All records below are to be set down exactly, each character intact.

________________________

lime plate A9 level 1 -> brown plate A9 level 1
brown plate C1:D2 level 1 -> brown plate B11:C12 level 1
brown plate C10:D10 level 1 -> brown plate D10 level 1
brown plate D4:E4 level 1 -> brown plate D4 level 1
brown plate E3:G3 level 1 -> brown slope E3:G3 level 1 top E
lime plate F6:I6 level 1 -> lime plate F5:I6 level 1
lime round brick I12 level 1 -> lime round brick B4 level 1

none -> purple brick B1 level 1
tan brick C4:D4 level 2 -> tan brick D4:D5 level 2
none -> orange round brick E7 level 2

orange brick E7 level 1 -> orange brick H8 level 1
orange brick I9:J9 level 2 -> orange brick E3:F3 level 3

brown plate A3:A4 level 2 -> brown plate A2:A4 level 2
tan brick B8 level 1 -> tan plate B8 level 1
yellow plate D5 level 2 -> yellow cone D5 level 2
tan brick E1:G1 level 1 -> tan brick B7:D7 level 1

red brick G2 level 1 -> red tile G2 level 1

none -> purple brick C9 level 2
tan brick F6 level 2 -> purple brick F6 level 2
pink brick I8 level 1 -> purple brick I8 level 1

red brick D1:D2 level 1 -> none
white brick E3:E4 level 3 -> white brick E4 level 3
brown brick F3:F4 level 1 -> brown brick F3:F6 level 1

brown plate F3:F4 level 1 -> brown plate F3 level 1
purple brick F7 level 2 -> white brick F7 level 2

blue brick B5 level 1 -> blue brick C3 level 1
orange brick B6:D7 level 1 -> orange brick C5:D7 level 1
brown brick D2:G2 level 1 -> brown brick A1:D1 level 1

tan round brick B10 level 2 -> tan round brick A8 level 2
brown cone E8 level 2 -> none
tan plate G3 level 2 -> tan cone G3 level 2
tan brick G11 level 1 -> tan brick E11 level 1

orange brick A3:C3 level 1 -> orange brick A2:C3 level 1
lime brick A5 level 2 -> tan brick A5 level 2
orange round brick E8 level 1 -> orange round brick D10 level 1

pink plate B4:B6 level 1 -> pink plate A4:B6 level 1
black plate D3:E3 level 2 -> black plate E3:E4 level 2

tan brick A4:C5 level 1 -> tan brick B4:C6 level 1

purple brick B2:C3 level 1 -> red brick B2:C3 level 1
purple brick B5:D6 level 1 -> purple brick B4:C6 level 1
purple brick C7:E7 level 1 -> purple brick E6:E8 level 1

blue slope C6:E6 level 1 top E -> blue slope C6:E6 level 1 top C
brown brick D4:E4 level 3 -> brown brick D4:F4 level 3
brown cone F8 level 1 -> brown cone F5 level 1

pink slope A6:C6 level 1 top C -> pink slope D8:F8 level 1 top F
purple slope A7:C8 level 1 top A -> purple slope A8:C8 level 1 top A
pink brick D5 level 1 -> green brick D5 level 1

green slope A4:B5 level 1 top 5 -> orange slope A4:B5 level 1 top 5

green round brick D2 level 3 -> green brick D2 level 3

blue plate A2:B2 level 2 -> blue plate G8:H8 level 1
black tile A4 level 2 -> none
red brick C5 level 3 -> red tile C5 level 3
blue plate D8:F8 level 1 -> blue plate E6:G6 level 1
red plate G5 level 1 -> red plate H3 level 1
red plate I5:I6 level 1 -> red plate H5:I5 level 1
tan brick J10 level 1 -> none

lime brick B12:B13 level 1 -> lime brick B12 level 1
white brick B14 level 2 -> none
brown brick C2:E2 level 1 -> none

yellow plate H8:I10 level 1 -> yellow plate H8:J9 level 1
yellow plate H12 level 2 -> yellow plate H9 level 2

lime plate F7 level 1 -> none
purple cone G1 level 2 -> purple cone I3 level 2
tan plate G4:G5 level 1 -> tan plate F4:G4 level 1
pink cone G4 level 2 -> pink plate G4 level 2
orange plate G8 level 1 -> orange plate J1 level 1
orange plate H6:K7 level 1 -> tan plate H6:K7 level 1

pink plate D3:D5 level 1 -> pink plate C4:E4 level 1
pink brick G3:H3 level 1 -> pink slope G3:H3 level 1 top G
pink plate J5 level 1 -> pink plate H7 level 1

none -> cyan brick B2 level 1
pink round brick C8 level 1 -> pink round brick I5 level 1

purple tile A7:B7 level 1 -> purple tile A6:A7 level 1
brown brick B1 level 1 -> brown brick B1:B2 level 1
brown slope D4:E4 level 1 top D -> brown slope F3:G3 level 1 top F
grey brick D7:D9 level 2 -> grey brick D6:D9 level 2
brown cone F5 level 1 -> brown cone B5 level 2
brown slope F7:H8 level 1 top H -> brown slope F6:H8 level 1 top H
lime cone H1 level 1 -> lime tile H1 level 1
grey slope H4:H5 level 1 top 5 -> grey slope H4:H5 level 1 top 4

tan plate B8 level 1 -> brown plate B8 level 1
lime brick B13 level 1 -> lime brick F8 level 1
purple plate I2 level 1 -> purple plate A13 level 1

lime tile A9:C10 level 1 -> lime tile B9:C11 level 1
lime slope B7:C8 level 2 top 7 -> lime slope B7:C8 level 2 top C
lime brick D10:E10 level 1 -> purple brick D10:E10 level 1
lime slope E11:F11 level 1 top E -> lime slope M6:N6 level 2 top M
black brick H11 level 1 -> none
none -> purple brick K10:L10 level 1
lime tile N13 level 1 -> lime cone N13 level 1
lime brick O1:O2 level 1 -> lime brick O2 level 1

________________________

§ **Answer for the task**:
lime plate A9 level 1 -> brown plate A9 level 1
brown plate C1:D2 level 1 -> brown plate B11:C12 level 1
brown plate C10:D10 level 1 -> brown plate D10 level 1
brown plate D4:E4 level 1 -> brown plate D4 level 1
brown plate E3:G3 level 1 -> brown slope E3:G3 level 1 top E
lime plate F6:I6 level 1 -> lime plate F5:I6 level 1
lime round brick I12 level 1 -> lime round brick B4 level 1

none -> purple brick B1 level 1
tan brick C4:D4 level 2 -> tan brick D4:D5 level 2
none -> orange round brick E7 level 2

orange brick E7 level 1 -> orange brick H8 level 1
orange brick I9:J9 level 2 -> orange brick E3:F3 level 3

brown plate A3:A4 level 2 -> brown plate A2:A4 level 2
tan brick B8 level 1 -> tan plate B8 level 1
yellow plate D5 level 2 -> yellow cone D5 level 2
tan brick E1:G1 level 1 -> tan brick B7:D7 level 1

red brick G2 level 1 -> red tile G2 level 1

none -> purple brick C9 level 2
tan brick F6 level 2 -> purple brick F6 level 2
pink brick I8 level 1 -> purple brick I8 level 1

red brick D1:D2 level 1 -> none
white brick E3:E4 level 3 -> white brick E4 level 3
brown brick F3:F4 level 1 -> brown brick F3:F6 level 1

brown plate F3:F4 level 1 -> brown plate F3 level 1
purple brick F7 level 2 -> white brick F7 level 2

blue brick B5 level 1 -> blue brick C3 level 1
orange brick B6:D7 level 1 -> orange brick C5:D7 level 1
brown brick D2:G2 level 1 -> brown brick A1:D1 level 1

tan round brick B10 level 2 -> tan round brick A8 level 2
brown cone E8 level 2 -> none
tan plate G3 level 2 -> tan cone G3 level 2
tan brick G11 level 1 -> tan brick E11 level 1

orange brick A3:C3 level 1 -> orange brick A2:C3 level 1
lime brick A5 level 2 -> tan brick A5 level 2
orange round brick E8 level 1 -> orange round brick D10 level 1

pink plate B4:B6 level 1 -> pink plate A4:B6 level 1
black plate D3:E3 level 2 -> black plate E3:E4 level 2

tan brick A4:C5 level 1 -> tan brick B4:C6 level 1

purple brick B2:C3 level 1 -> red brick B2:C3 level 1
purple brick B5:D6 level 1 -> purple brick B4:C6 level 1
purple brick C7:E7 level 1 -> purple brick E6:E8 level 1

blue slope C6:E6 level 1 top E -> blue slope C6:E6 level 1 top C
brown brick D4:E4 level 3 -> brown brick D4:F4 level 3
brown cone F8 level 1 -> brown cone F5 level 1

pink slope A6:C6 level 1 top C -> pink slope D8:F8 level 1 top F
purple slope A7:C8 level 1 top A -> purple slope A8:C8 level 1 top A
pink brick D5 level 1 -> green brick D5 level 1

green slope A4:B5 level 1 top 5 -> orange slope A4:B5 level 1 top 5

green round brick D2 level 3 -> green brick D2 level 3

blue plate A2:B2 level 2 -> blue plate G8:H8 level 1
black tile A4 level 2 -> none
red brick C5 level 3 -> red tile C5 level 3
blue plate D8:F8 level 1 -> blue plate E6:G6 level 1
red plate G5 level 1 -> red plate H3 level 1
red plate I5:I6 level 1 -> red plate H5:I5 level 1
tan brick J10 level 1 -> none

lime brick B12:B13 level 1 -> lime brick B12 level 1
white brick B14 level 2 -> none
brown brick C2:E2 level 1 -> none

yellow plate H8:I10 level 1 -> yellow plate H8:J9 level 1
yellow plate H12 level 2 -> yellow plate H9 level 2

lime plate F7 level 1 -> none
purple cone G1 level 2 -> purple cone I3 level 2
tan plate G4:G5 level 1 -> tan plate F4:G4 level 1
pink cone G4 level 2 -> pink plate G4 level 2
orange plate G8 level 1 -> orange plate J1 level 1
orange plate H6:K7 level 1 -> tan plate H6:K7 level 1

pink plate D3:D5 level 1 -> pink plate C4:E4 level 1
pink brick G3:H3 level 1 -> pink slope G3:H3 level 1 top G
pink plate J5 level 1 -> pink plate H7 level 1

none -> cyan brick B2 level 1
pink round brick C8 level 1 -> pink round brick I5 level 1

purple tile A7:B7 level 1 -> purple tile A6:A7 level 1
brown brick B1 level 1 -> brown brick B1:B2 level 1
brown slope D4:E4 level 1 top D -> brown slope F3:G3 level 1 top F
grey brick D7:D9 level 2 -> grey brick D6:D9 level 2
brown cone F5 level 1 -> brown cone B5 level 2
brown slope F7:H8 level 1 top H -> brown slope F6:H8 level 1 top H
lime cone H1 level 1 -> lime tile H1 level 1
grey slope H4:H5 level 1 top 5 -> grey slope H4:H5 level 1 top 4

tan plate B8 level 1 -> brown plate B8 level 1
lime brick B13 level 1 -> lime brick F8 level 1
purple plate I2 level 1 -> purple plate A13 level 1

lime tile A9:C10 level 1 -> lime tile B9:C11 level 1
lime slope B7:C8 level 2 top 7 -> lime slope B7:C8 level 2 top C
lime brick D10:E10 level 1 -> purple brick D10:E10 level 1
lime slope E11:F11 level 1 top E -> lime slope M6:N6 level 2 top M
black brick H11 level 1 -> none
none -> purple brick K10:L10 level 1
lime tile N13 level 1 -> lime cone N13 level 1
lime brick O1:O2 level 1 -> lime brick O2 level 1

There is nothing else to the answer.